Instructions for the task:
Go through the listing that follows and report the number of lines with the string "from" in them, nothing more.
Start of Exercise data
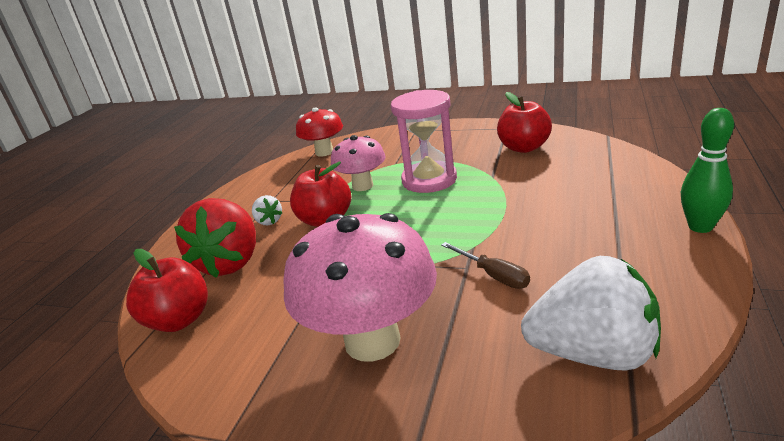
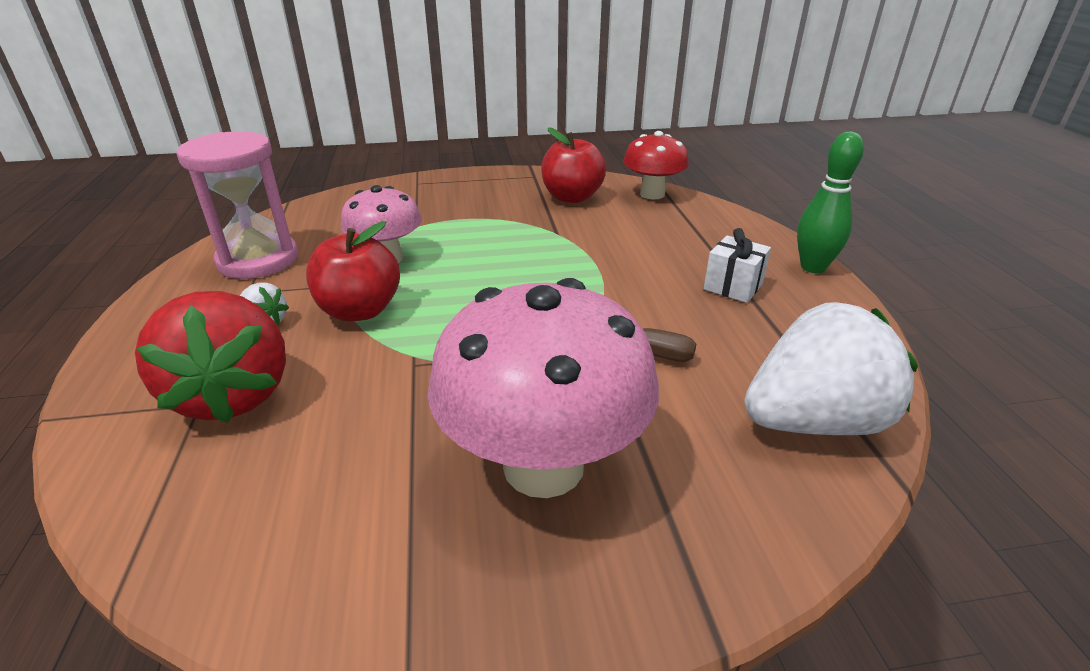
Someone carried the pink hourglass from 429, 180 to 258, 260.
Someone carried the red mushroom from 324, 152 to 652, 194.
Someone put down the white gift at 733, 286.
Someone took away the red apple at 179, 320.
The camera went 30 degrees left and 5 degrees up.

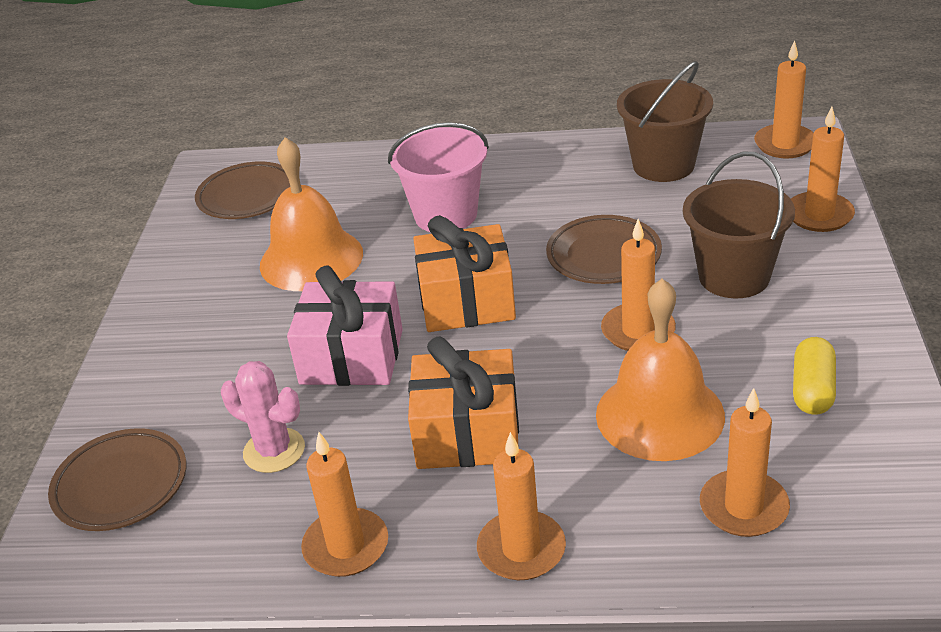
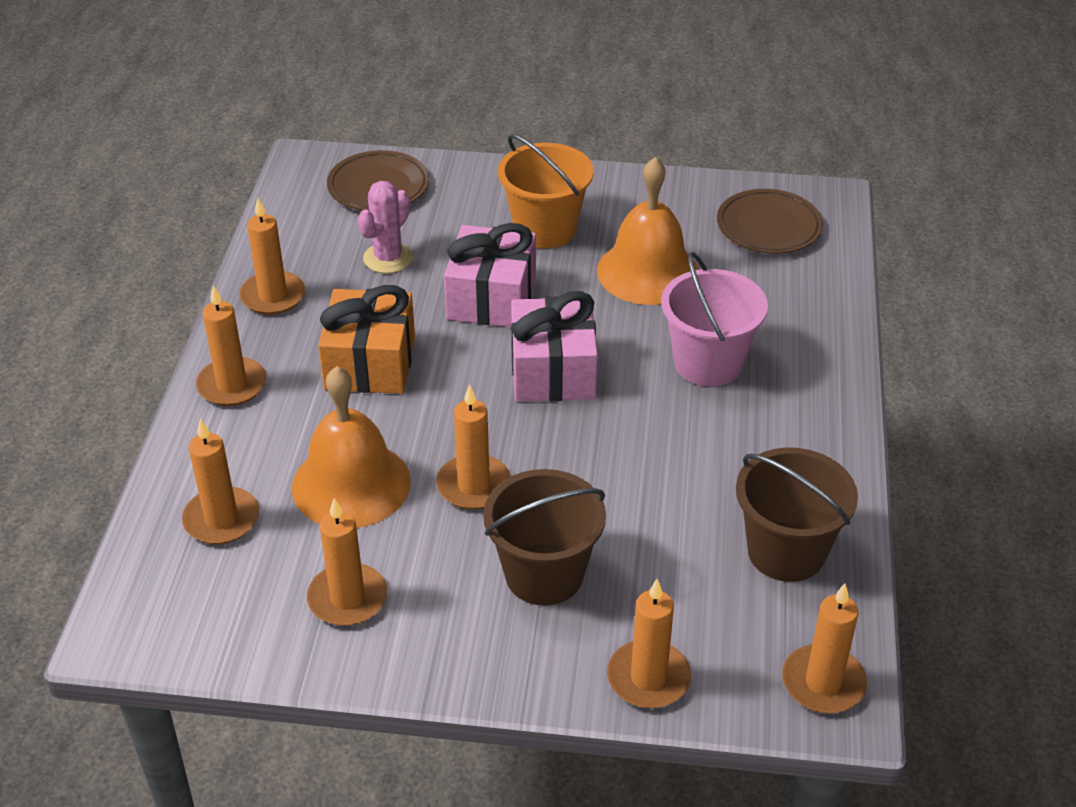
Someone swapped the yellow capsule at 812, 389 for the orange candle at 347, 598.
Someone put down the orange bucket at 545, 229.
Someone repainted the orange gift at 466, 301, which became the pink gift at 553, 371.
Someone took away the brown plate at 603, 255.
The camera went 90 degrees right and 5 degrees up.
End of Exercise data
Problem solution:
2